__What you have to do__:
From the entries, return every line where the string "cross" shows up.

Shape position tracking data:

:::

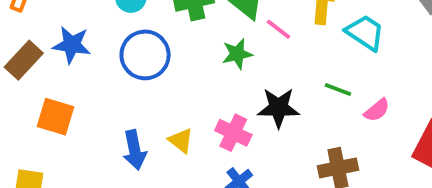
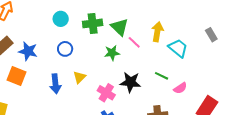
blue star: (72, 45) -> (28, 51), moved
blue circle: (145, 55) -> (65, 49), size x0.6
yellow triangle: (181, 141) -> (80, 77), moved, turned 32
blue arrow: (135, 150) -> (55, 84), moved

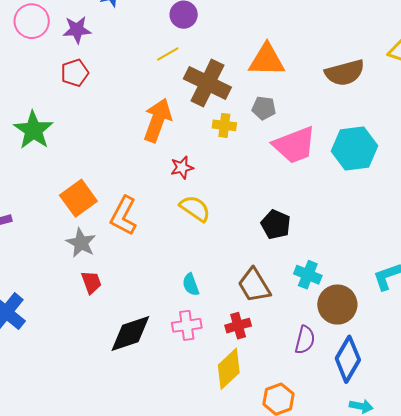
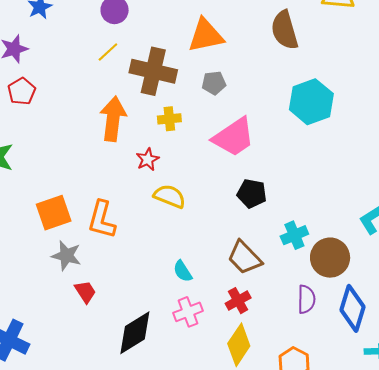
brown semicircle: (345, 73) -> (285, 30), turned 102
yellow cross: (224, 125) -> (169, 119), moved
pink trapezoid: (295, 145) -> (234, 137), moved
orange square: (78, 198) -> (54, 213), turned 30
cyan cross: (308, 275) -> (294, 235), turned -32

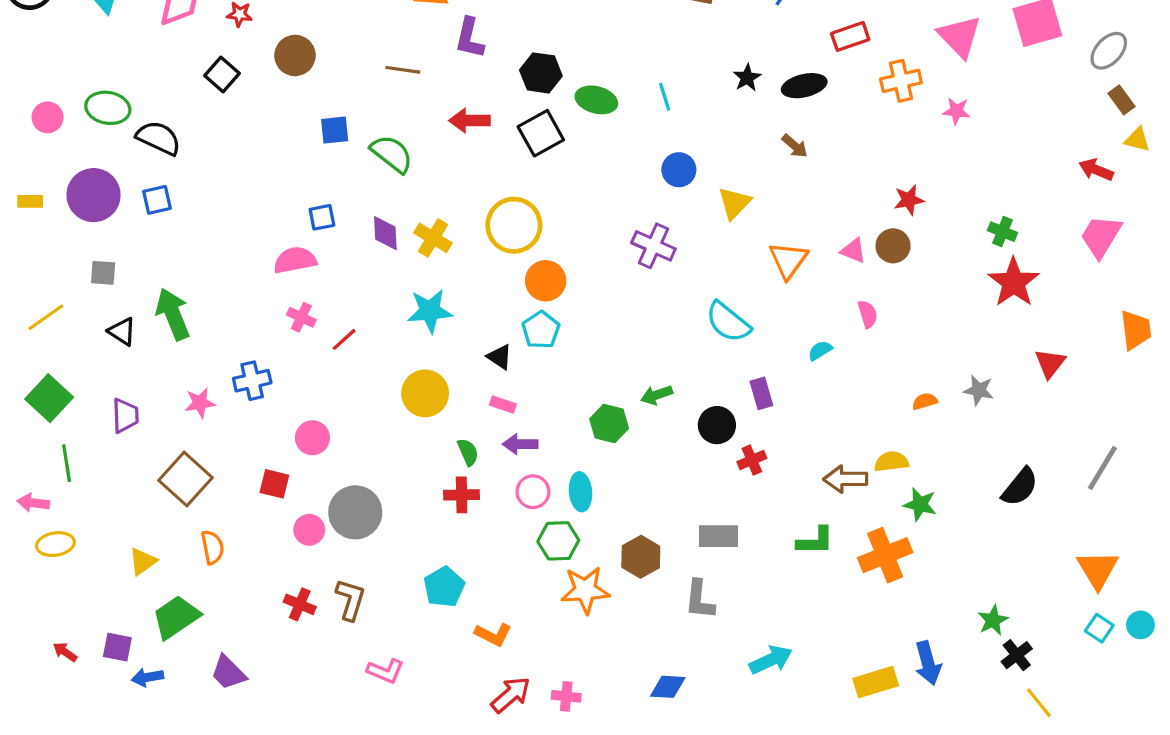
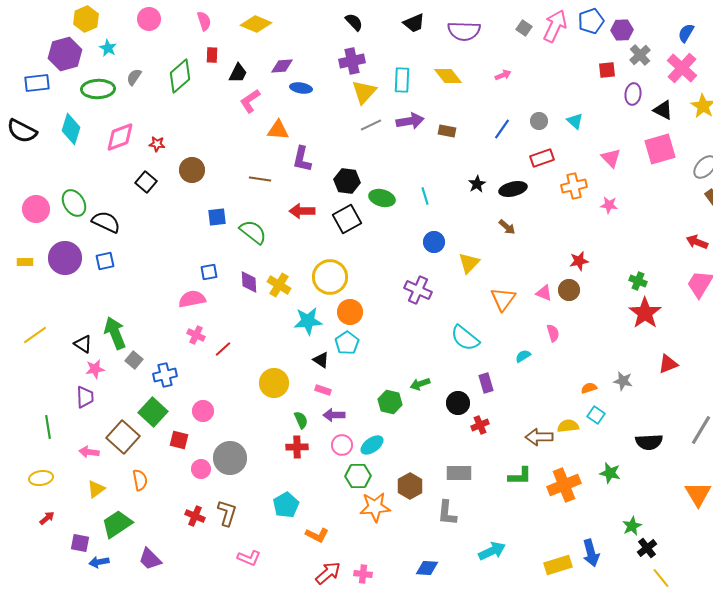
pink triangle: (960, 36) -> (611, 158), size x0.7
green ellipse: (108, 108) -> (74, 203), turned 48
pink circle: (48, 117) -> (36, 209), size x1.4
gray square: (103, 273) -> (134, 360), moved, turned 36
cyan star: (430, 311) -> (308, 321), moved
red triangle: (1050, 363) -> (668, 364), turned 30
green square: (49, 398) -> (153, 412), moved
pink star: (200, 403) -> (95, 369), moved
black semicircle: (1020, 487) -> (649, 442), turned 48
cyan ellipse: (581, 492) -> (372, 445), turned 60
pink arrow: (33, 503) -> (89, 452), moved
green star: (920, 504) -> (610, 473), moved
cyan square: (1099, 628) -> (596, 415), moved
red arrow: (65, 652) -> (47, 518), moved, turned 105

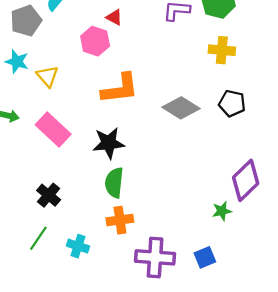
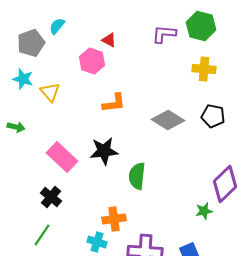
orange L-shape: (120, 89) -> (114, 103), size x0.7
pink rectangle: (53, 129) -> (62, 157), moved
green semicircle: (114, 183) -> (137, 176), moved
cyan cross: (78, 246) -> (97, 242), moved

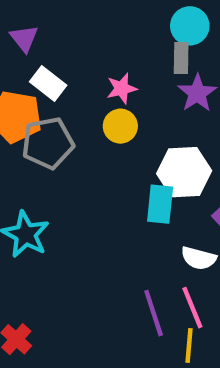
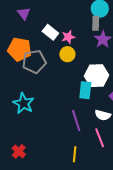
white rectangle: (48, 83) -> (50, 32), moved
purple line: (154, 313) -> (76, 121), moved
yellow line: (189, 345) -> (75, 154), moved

:::

__Answer space__:
yellow cross: (224, 125) -> (169, 119), moved
cyan cross: (308, 275) -> (294, 235), turned -32
cyan cross: (78, 246) -> (97, 242), moved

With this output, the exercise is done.